### [Exercise brief]
Of all the lines in these entries, count those that contain "brush" and give only the total.

===== Data provided =====

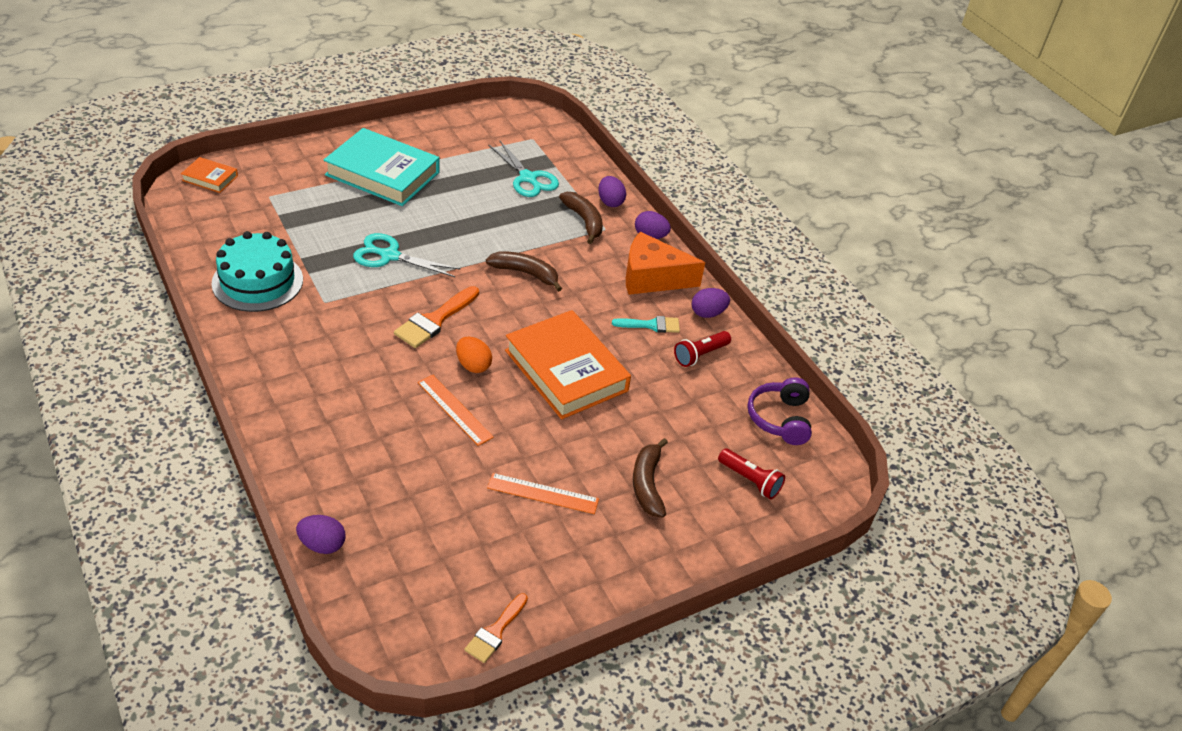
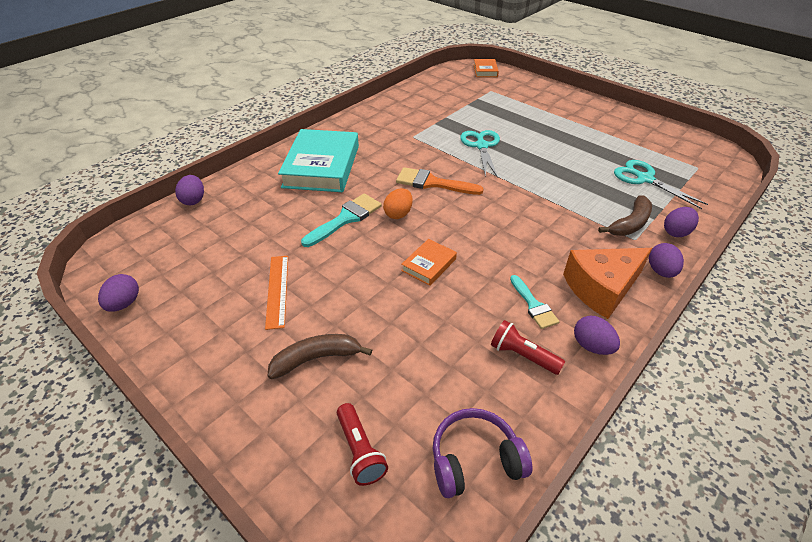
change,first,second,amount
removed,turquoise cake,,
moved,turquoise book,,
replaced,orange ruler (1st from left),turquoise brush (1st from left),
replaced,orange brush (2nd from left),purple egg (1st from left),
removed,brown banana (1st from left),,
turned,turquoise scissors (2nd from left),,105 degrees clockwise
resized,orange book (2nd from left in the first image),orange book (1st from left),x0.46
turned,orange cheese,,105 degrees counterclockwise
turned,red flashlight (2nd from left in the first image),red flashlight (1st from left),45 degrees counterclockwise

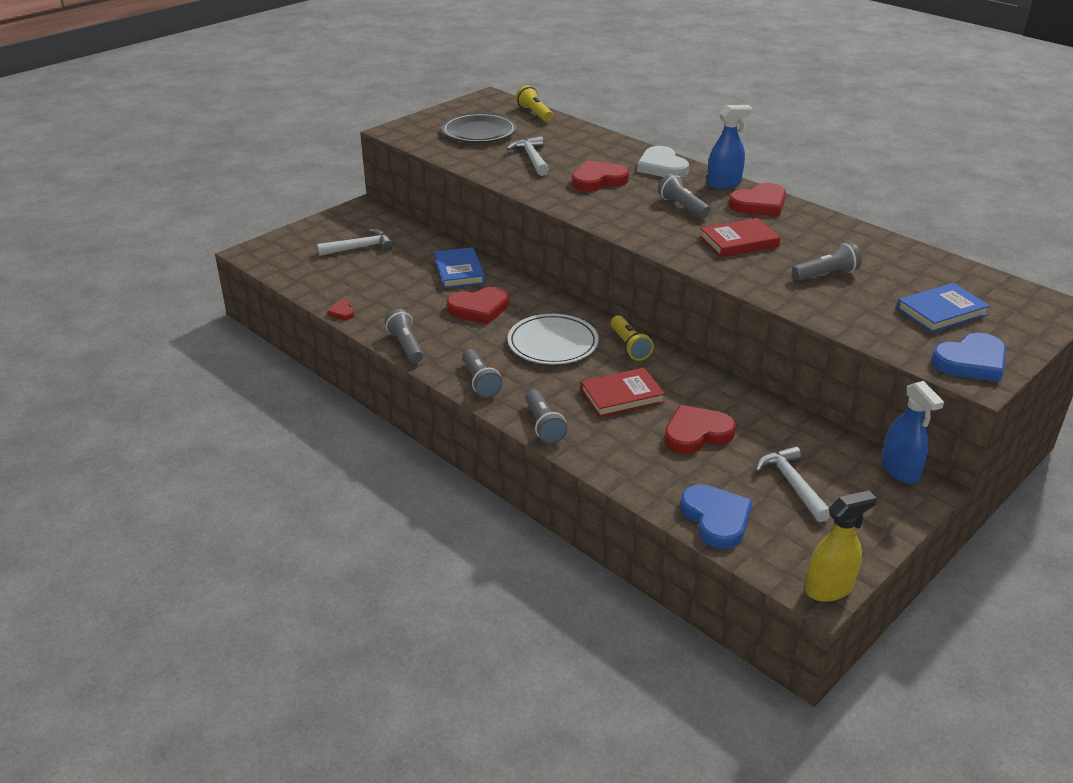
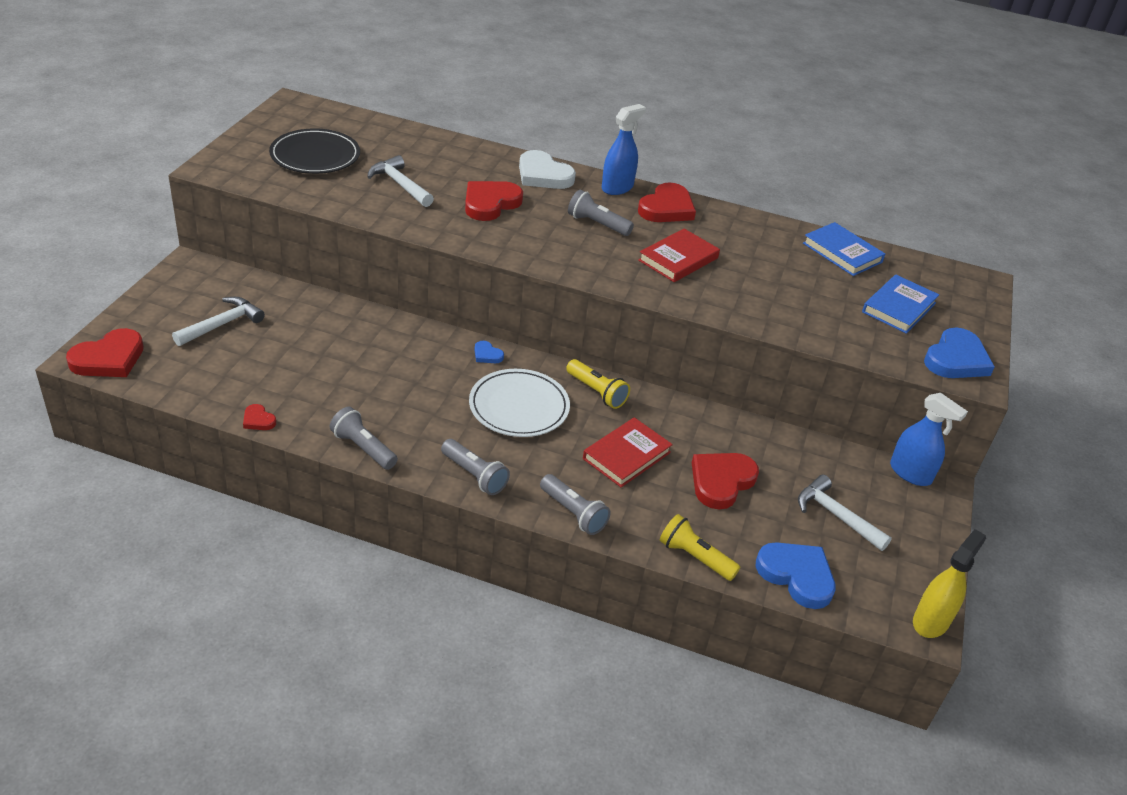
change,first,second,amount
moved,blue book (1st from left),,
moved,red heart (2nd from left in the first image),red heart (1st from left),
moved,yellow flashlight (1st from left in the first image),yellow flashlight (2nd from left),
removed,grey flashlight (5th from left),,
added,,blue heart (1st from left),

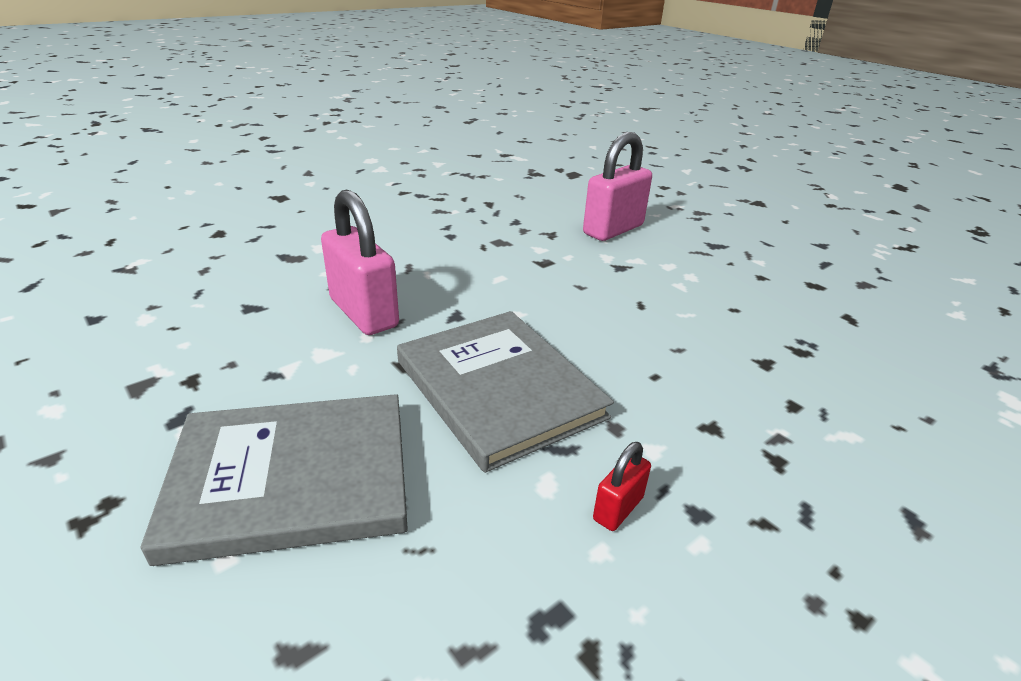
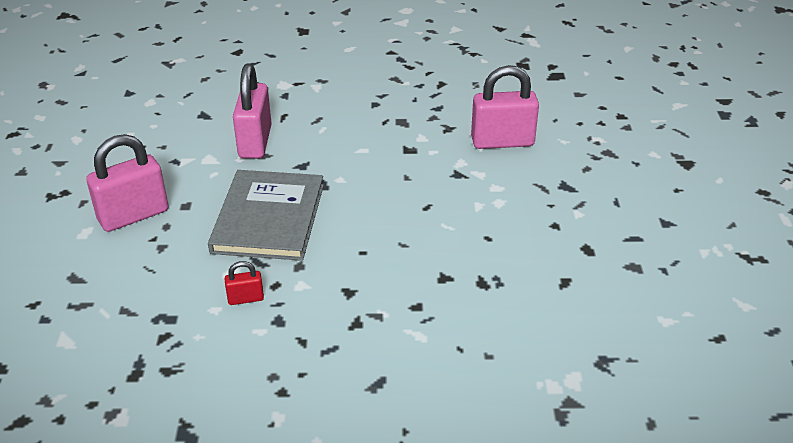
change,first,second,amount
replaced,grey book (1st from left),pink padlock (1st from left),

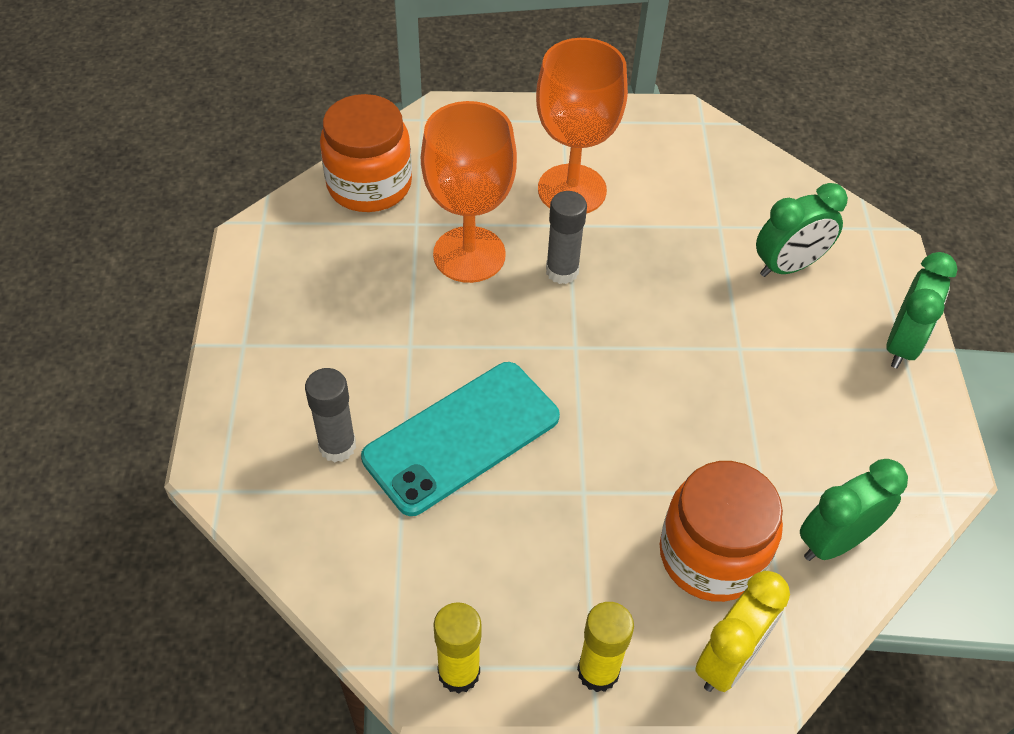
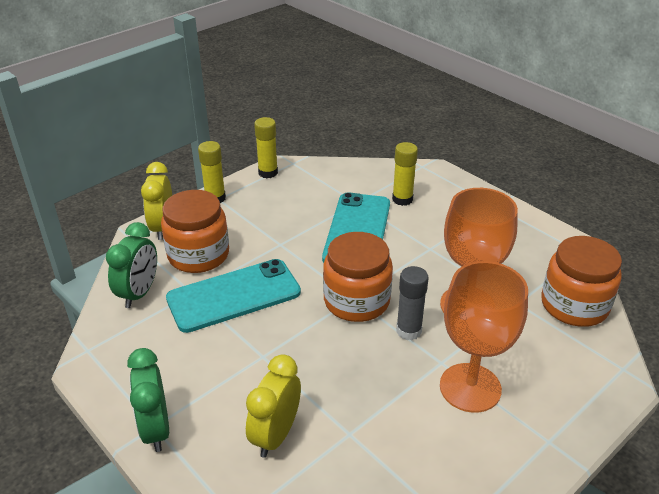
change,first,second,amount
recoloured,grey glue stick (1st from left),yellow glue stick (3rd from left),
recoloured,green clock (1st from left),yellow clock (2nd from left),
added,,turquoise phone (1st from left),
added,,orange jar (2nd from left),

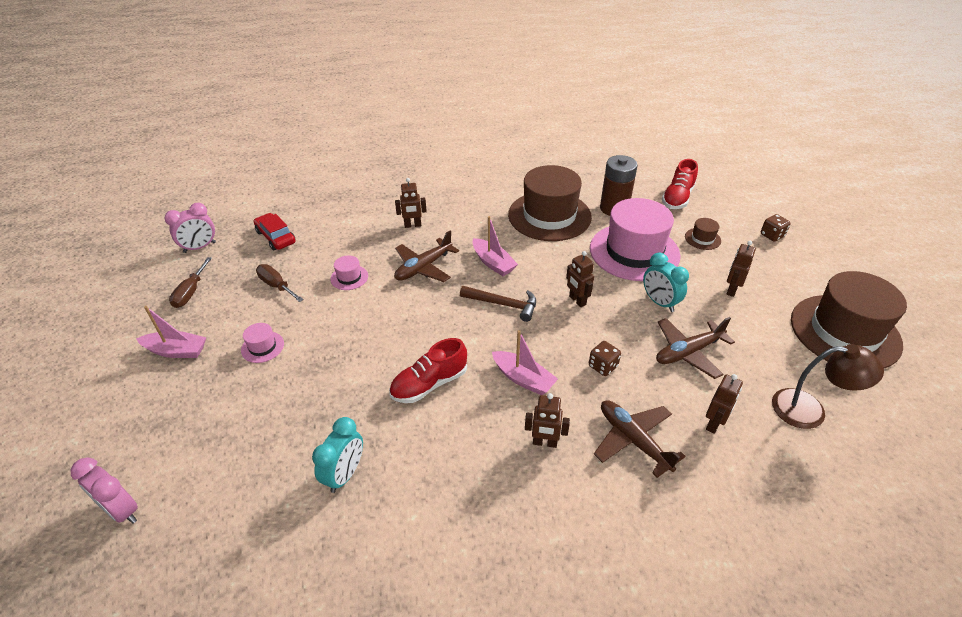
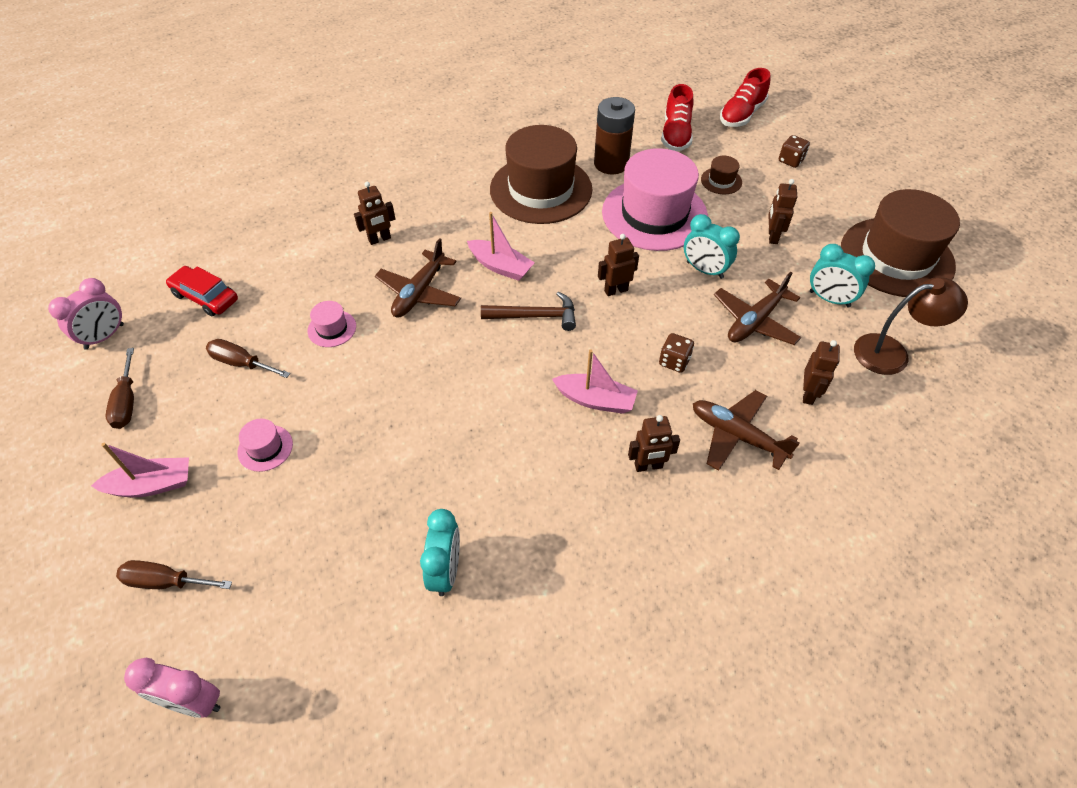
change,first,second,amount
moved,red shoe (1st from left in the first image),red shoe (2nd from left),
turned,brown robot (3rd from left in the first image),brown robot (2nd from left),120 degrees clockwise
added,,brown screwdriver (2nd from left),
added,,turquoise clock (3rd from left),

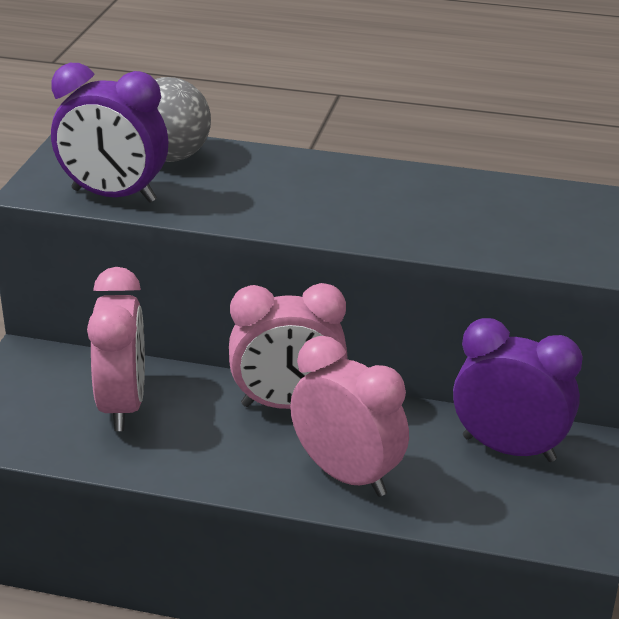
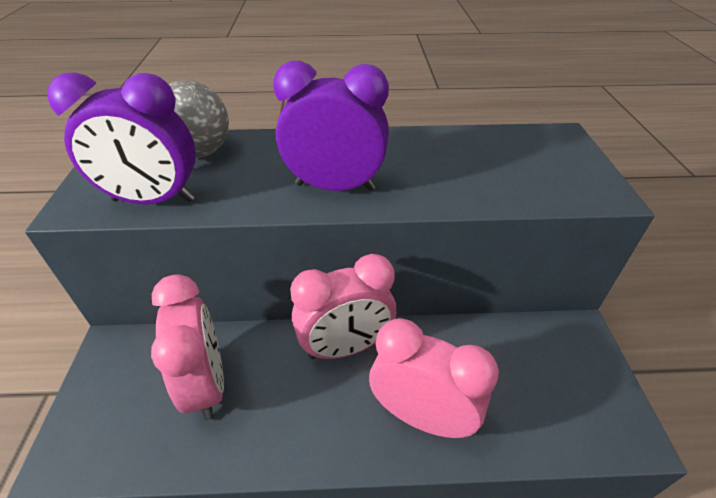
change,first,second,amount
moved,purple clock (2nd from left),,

=====

### [Solution to the problem]
2